Segment Open
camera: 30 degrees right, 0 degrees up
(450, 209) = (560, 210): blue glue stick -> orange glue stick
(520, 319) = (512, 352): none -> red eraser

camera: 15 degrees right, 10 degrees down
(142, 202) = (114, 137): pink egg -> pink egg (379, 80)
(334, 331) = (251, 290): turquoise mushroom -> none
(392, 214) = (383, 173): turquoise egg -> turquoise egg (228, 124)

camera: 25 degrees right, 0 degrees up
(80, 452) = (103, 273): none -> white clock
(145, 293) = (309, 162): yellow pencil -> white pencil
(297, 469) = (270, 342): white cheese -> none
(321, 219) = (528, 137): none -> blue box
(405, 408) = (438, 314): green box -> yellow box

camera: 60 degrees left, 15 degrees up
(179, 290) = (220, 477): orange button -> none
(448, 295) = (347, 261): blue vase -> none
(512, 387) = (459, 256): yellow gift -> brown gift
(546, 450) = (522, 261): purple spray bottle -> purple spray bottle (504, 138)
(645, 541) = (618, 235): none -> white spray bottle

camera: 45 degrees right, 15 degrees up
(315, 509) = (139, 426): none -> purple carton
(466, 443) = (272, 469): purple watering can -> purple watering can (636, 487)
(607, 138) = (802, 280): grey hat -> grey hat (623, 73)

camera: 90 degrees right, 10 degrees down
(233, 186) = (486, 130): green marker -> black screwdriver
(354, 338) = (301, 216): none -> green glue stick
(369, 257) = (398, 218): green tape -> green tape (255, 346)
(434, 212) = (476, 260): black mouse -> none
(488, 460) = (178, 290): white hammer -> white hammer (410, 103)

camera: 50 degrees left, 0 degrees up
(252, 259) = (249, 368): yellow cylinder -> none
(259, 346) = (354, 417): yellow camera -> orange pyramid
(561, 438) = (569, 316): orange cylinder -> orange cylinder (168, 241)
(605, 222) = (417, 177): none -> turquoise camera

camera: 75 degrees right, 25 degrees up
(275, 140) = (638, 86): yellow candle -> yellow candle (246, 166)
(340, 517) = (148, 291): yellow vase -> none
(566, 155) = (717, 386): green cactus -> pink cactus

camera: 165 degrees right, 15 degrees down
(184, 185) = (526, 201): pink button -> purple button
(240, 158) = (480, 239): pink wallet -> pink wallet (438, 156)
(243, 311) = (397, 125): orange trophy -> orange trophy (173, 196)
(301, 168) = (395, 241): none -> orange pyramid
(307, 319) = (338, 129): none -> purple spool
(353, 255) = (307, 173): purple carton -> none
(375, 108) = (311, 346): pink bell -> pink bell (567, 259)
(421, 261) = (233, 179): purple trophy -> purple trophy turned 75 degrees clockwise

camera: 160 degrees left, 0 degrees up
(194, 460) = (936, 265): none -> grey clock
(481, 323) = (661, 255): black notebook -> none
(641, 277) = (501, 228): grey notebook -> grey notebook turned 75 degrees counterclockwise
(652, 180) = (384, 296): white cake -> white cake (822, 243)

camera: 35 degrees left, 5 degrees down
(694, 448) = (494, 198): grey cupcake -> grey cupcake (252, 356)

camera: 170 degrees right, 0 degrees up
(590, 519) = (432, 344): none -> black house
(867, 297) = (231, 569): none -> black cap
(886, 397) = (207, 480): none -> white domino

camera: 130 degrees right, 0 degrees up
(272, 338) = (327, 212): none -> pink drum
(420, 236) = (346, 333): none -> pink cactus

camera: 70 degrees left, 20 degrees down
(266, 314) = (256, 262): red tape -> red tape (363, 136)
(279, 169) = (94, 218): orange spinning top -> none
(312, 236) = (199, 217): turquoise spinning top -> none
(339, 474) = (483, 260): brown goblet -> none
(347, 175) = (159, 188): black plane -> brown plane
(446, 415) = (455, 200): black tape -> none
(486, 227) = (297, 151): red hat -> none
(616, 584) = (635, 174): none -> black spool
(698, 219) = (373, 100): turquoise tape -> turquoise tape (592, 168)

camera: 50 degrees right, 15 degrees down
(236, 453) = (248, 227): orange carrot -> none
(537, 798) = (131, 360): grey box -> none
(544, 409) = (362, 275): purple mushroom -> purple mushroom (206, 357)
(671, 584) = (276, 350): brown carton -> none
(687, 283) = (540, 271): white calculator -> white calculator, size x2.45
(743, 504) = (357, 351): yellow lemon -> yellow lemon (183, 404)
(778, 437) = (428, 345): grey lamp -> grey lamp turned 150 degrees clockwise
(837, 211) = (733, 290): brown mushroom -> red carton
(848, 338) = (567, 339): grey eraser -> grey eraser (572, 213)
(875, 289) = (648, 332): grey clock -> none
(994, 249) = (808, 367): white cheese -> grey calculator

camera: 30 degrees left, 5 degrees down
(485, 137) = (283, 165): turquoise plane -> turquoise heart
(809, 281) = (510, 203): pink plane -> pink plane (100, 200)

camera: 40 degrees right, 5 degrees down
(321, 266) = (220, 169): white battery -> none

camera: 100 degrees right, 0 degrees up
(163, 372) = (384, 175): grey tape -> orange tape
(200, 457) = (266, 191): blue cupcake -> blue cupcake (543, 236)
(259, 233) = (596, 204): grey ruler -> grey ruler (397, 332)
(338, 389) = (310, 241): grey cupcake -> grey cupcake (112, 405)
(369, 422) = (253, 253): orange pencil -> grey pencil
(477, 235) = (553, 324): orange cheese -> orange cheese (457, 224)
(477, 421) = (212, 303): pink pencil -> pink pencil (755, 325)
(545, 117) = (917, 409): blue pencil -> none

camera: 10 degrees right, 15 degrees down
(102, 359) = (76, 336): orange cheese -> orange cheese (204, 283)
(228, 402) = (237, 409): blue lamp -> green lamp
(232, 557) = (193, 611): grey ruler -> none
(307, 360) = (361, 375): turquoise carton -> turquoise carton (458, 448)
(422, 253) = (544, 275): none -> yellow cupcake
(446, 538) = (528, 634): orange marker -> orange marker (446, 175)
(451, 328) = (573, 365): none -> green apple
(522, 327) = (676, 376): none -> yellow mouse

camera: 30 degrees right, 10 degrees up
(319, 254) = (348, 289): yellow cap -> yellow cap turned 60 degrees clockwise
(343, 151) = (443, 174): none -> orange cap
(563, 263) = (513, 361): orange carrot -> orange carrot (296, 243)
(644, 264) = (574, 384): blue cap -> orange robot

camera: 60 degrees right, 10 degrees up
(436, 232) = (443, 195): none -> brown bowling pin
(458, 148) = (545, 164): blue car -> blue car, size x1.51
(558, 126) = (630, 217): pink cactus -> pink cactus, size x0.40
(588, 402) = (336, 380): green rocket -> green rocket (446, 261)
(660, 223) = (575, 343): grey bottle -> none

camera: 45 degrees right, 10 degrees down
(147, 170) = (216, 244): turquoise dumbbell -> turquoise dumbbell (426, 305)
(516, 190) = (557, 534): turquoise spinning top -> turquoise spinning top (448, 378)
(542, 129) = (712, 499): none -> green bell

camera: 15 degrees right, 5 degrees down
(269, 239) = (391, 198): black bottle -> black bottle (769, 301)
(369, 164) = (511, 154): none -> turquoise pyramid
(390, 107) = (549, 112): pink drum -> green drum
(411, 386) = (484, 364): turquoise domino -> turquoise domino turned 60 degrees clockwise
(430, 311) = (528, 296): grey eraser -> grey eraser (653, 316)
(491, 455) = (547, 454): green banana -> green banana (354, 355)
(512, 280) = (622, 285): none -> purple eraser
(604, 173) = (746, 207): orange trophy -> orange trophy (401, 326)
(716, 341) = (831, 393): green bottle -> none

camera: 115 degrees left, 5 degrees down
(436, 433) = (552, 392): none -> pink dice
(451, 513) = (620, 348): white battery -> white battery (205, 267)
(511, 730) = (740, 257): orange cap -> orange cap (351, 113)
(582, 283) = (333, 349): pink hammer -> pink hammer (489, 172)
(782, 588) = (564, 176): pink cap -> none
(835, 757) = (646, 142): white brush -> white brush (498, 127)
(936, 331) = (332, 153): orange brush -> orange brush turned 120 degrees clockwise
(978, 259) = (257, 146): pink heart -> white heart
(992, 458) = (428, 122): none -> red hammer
Segment Closed
• **EXERCISE GOAL**: Go through the material line by line, tally each line containing "cylinder", and give the total only.

• **REPLY**: 2